Write out, from the entries below, exactly the lines that run between the lines holding "orange egg: 2 -> 3" and "pink lamp: 6 -> 2", inclusive, and stop there.

* * * * * * * * *

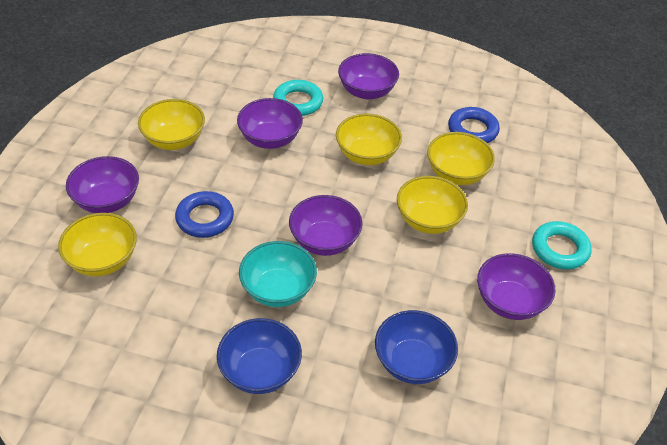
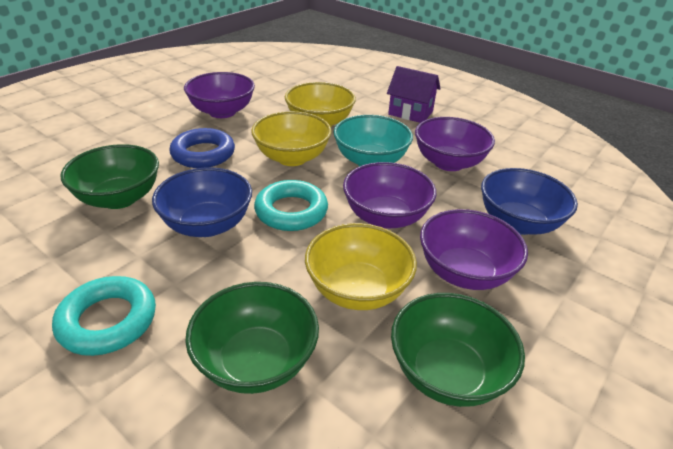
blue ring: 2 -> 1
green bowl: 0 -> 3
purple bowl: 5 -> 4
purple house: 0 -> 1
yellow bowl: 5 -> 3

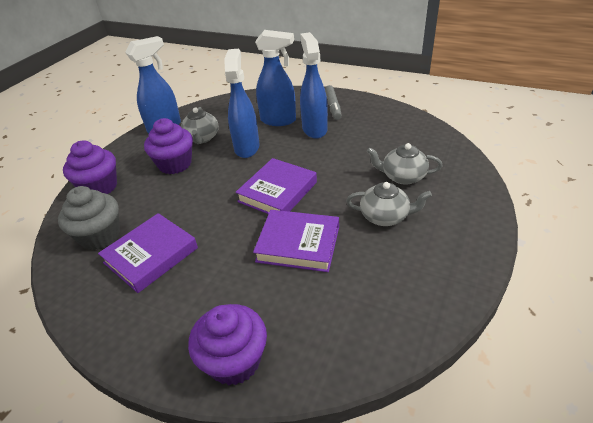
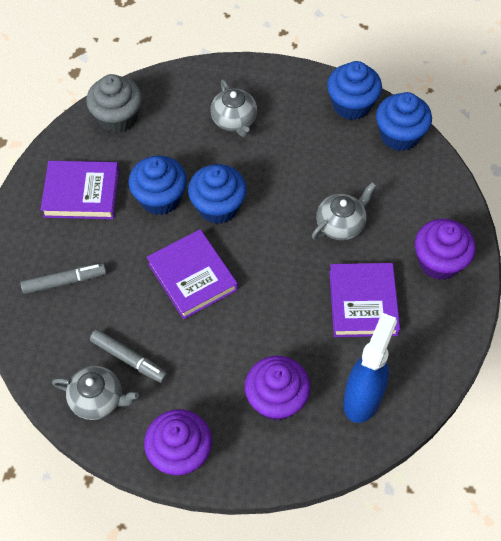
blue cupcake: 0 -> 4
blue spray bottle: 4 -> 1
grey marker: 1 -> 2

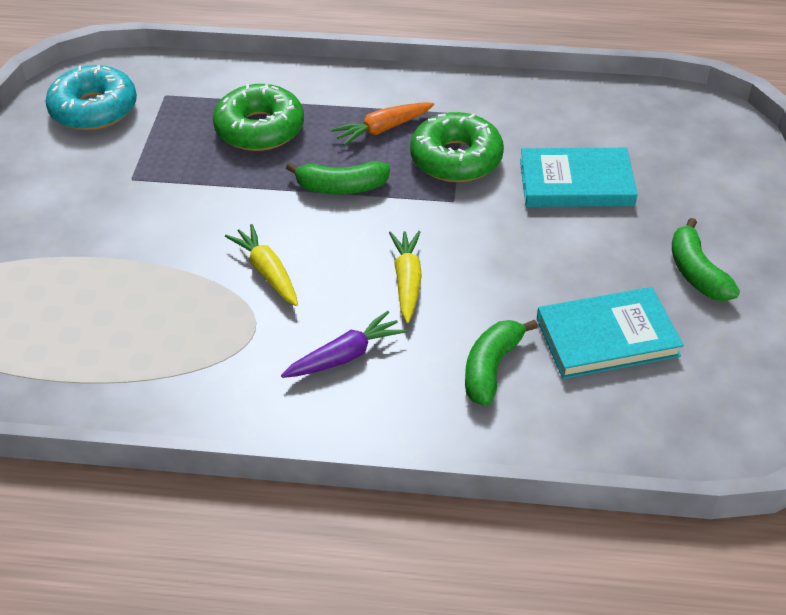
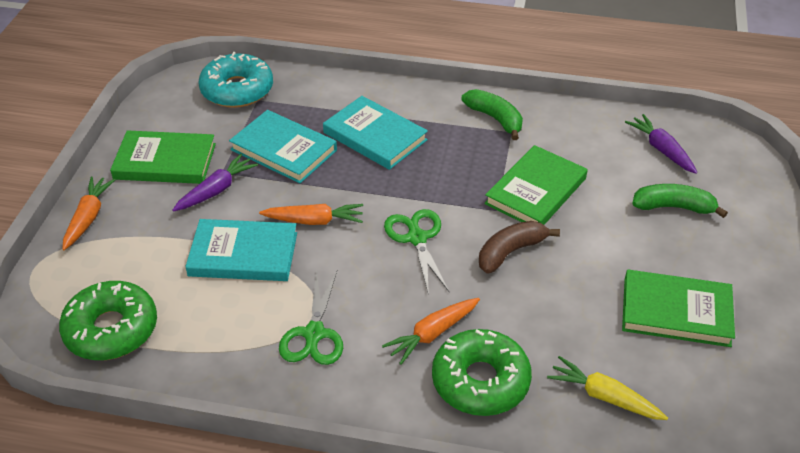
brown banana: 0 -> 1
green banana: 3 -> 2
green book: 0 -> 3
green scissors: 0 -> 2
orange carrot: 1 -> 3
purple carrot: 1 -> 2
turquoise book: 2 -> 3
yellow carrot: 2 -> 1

* * * * * * * * *

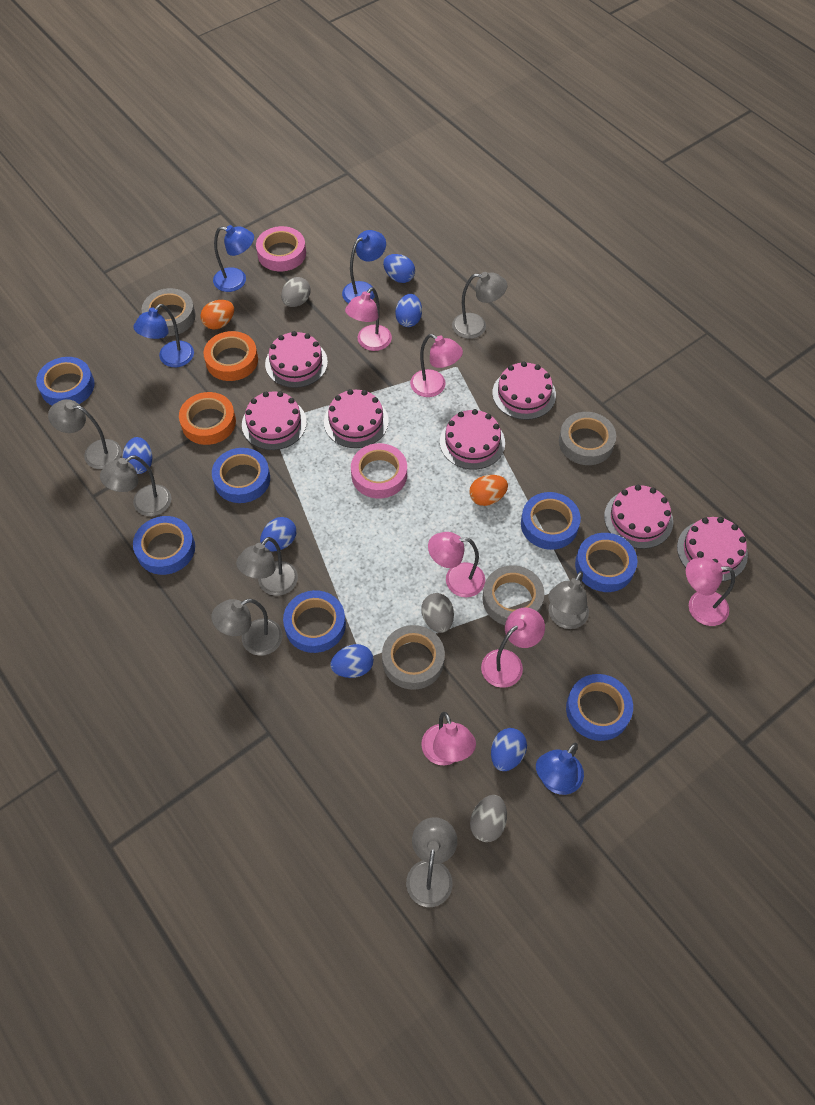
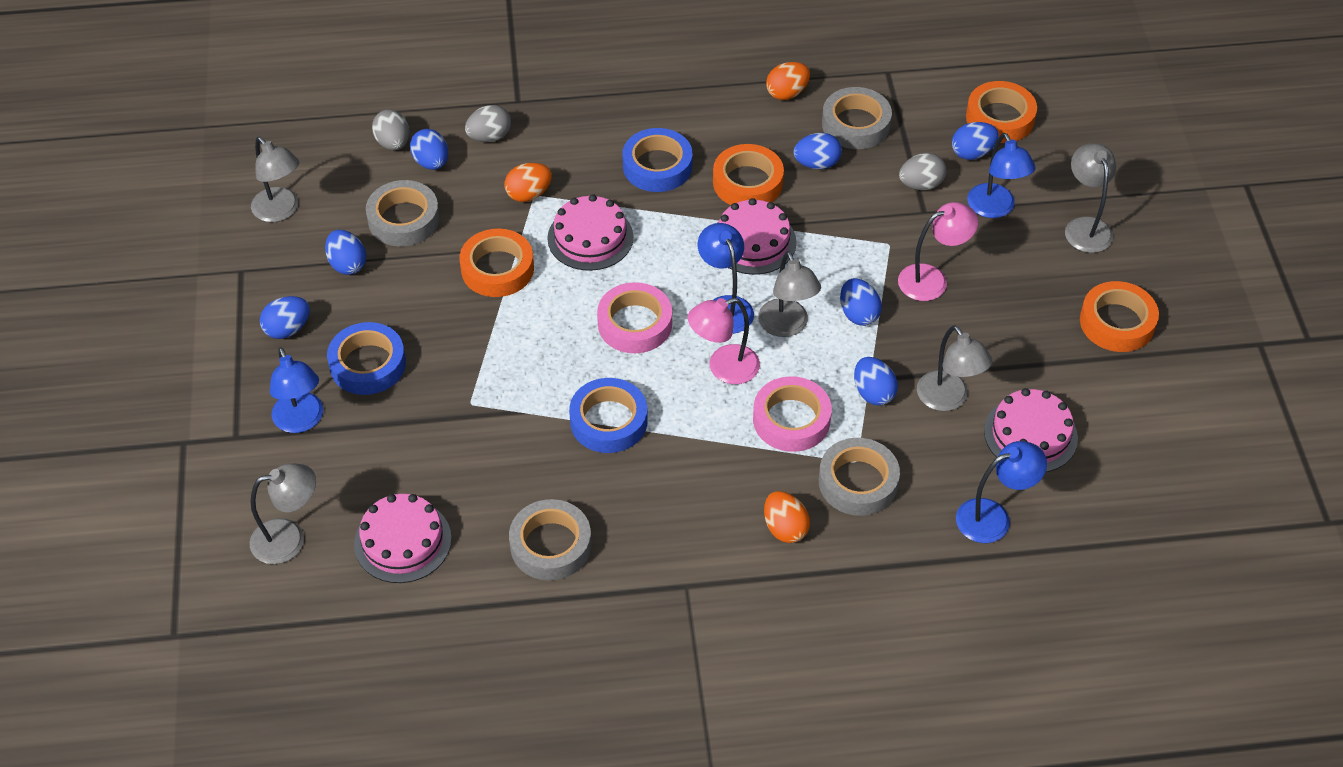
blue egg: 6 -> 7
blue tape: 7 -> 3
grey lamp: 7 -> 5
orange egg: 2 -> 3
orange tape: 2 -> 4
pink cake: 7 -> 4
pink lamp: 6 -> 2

* * * * * * * * *

## [FINISHED TASK]
orange egg: 2 -> 3
orange tape: 2 -> 4
pink cake: 7 -> 4
pink lamp: 6 -> 2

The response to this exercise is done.